### Task details
Pick out every line of the listing that contains the string "defaultTimeSignature", matching case exactly, and copy each one.

### Record list
----------------------------------------
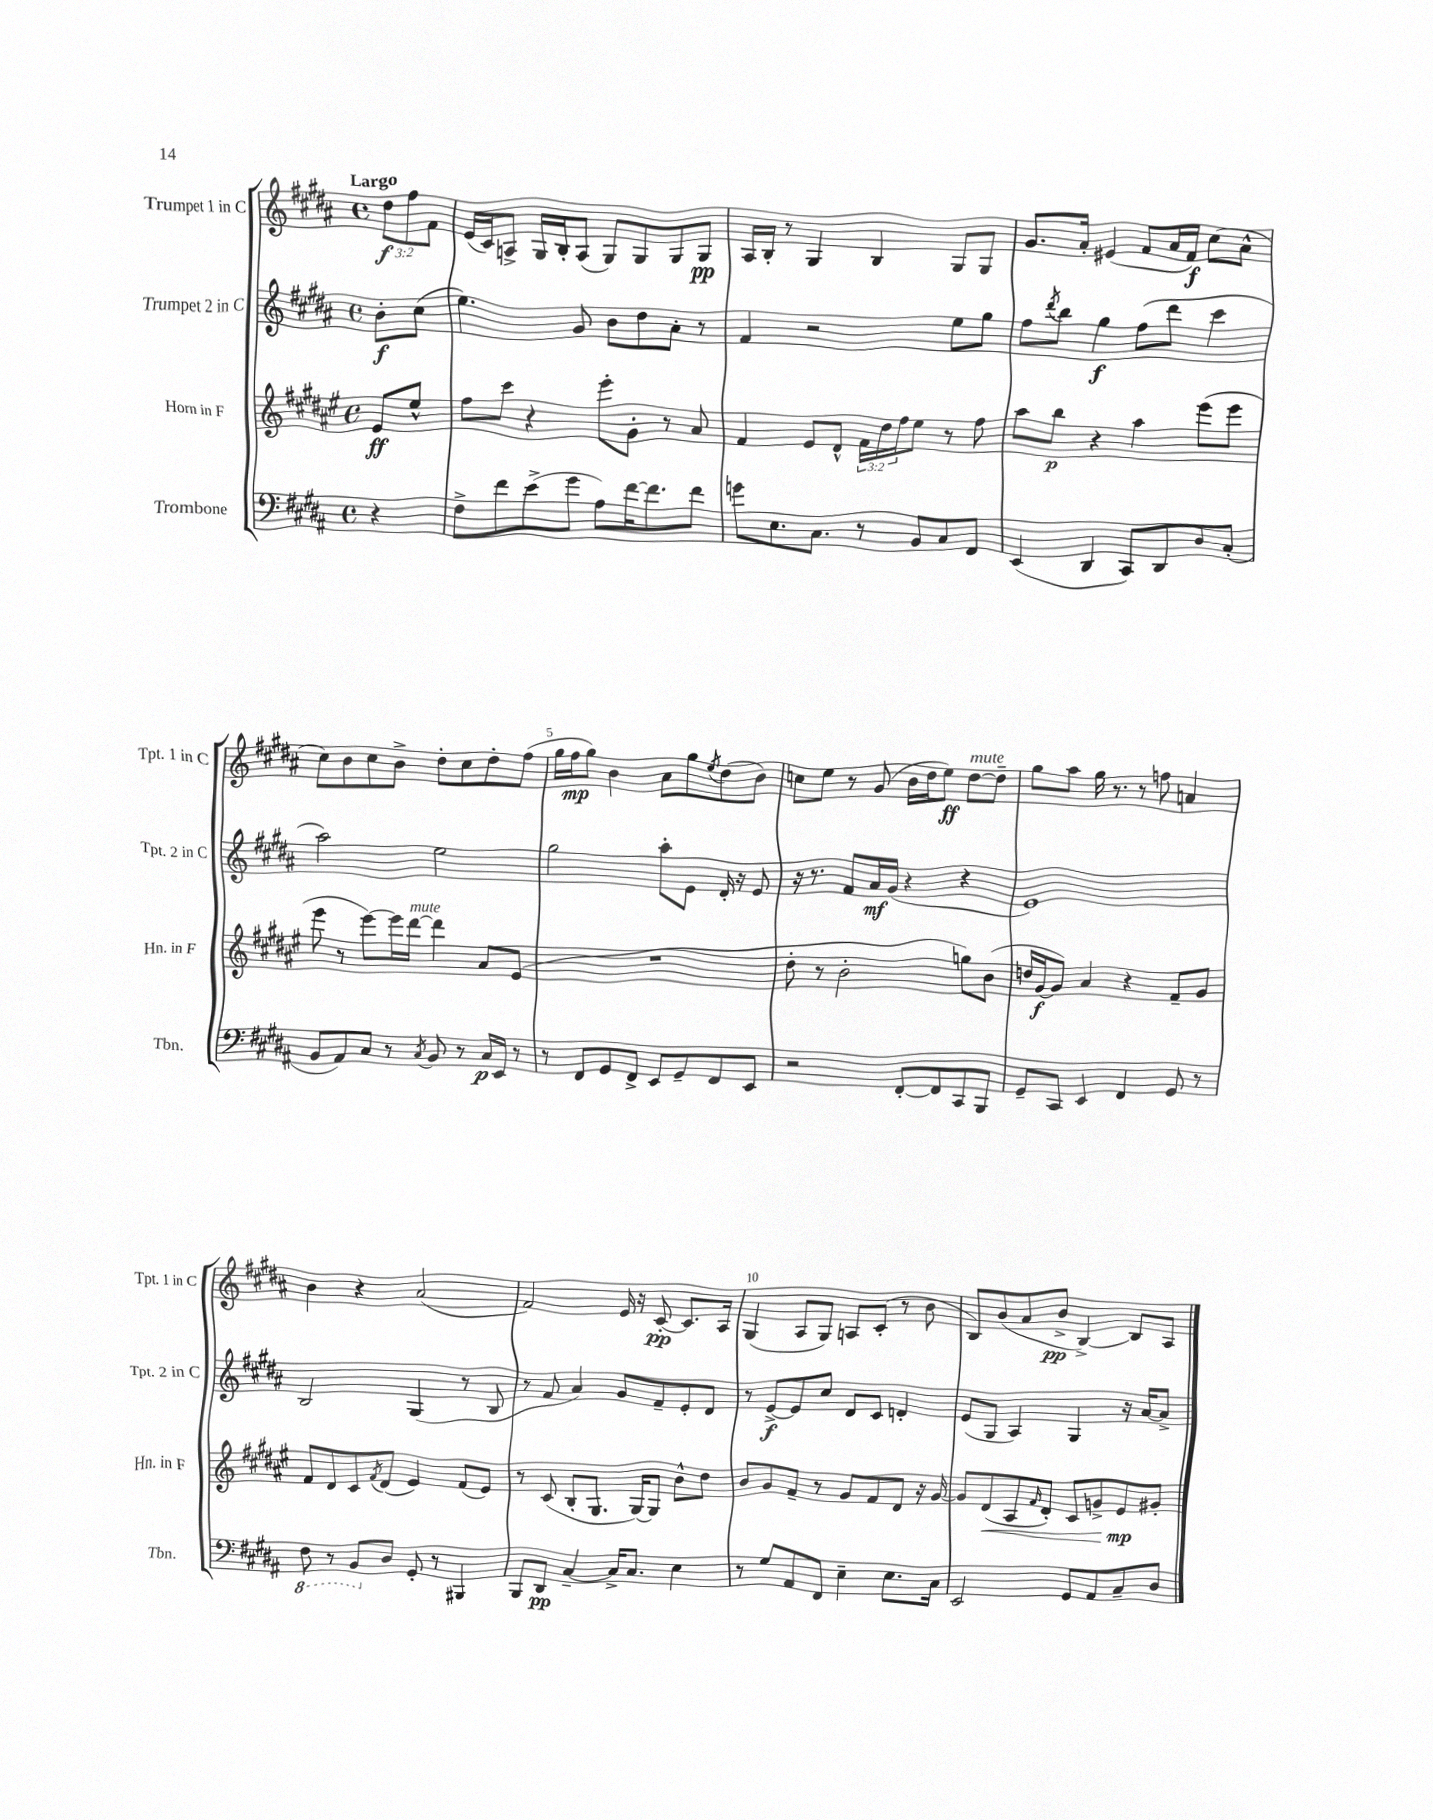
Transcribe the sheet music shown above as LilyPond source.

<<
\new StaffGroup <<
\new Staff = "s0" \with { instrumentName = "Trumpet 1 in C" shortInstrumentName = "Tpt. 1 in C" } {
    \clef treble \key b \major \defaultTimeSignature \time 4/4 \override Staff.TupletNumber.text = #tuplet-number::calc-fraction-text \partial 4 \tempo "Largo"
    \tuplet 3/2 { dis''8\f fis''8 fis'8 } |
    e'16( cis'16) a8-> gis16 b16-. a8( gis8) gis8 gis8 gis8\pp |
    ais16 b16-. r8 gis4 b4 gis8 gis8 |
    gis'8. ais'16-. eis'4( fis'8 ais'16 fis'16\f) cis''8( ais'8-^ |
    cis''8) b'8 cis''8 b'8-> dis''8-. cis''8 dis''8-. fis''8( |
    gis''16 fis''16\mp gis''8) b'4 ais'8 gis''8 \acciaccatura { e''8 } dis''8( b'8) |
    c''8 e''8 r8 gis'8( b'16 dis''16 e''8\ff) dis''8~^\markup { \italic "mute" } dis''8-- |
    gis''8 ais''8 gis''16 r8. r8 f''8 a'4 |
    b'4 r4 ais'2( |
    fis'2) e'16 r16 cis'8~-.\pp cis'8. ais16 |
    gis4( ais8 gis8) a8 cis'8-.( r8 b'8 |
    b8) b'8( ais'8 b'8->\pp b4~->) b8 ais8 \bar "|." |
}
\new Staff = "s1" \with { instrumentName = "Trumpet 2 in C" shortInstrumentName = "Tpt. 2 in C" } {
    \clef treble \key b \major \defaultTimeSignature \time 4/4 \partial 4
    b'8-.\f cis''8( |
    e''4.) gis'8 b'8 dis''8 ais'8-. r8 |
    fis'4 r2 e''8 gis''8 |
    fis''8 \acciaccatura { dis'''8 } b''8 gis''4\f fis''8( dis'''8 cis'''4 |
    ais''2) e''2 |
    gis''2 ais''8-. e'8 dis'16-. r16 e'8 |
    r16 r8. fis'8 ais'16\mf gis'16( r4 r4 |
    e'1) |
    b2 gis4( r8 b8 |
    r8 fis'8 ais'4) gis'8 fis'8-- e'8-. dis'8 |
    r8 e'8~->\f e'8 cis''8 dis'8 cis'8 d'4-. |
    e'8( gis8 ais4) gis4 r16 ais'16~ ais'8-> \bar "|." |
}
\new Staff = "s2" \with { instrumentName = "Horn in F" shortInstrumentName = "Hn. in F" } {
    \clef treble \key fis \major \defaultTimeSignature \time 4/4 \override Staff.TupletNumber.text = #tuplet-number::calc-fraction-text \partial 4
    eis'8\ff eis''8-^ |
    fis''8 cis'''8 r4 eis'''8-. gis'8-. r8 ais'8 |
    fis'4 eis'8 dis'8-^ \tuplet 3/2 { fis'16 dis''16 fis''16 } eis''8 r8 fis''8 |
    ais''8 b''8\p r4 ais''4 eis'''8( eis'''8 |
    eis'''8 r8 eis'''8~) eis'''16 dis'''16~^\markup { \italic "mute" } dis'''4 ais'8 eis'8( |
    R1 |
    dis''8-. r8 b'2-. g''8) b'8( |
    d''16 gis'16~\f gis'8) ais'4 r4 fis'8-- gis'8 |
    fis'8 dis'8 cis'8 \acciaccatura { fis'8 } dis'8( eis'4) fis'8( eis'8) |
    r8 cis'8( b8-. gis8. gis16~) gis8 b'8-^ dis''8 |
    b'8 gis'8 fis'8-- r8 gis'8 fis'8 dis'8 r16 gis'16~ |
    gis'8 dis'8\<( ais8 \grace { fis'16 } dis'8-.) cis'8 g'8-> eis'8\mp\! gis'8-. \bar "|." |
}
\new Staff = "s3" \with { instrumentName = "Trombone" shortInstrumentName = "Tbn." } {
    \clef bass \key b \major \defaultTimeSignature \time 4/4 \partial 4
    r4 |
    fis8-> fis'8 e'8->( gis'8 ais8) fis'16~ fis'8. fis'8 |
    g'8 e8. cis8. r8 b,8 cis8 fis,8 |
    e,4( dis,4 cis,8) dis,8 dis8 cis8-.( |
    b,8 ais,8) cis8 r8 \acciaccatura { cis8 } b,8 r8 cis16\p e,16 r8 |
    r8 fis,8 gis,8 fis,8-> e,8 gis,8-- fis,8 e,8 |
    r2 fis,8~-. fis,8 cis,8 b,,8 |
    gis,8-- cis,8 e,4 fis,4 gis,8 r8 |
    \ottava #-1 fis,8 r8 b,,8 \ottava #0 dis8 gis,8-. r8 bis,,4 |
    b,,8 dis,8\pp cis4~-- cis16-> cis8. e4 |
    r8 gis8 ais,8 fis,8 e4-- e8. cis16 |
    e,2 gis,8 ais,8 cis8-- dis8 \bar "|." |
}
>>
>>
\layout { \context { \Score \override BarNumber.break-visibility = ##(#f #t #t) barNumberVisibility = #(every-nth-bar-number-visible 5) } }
----------------------------------------
### Reply to the task
    \clef treble \key b \major \defaultTimeSignature \time 4/4 \override Staff.TupletNumber.text = #tuplet-number::calc-fraction-text \partial 4 \tempo "Largo"
    \clef treble \key b \major \defaultTimeSignature \time 4/4 \partial 4
    \clef treble \key fis \major \defaultTimeSignature \time 4/4 \override Staff.TupletNumber.text = #tuplet-number::calc-fraction-text \partial 4
    \clef bass \key b \major \defaultTimeSignature \time 4/4 \partial 4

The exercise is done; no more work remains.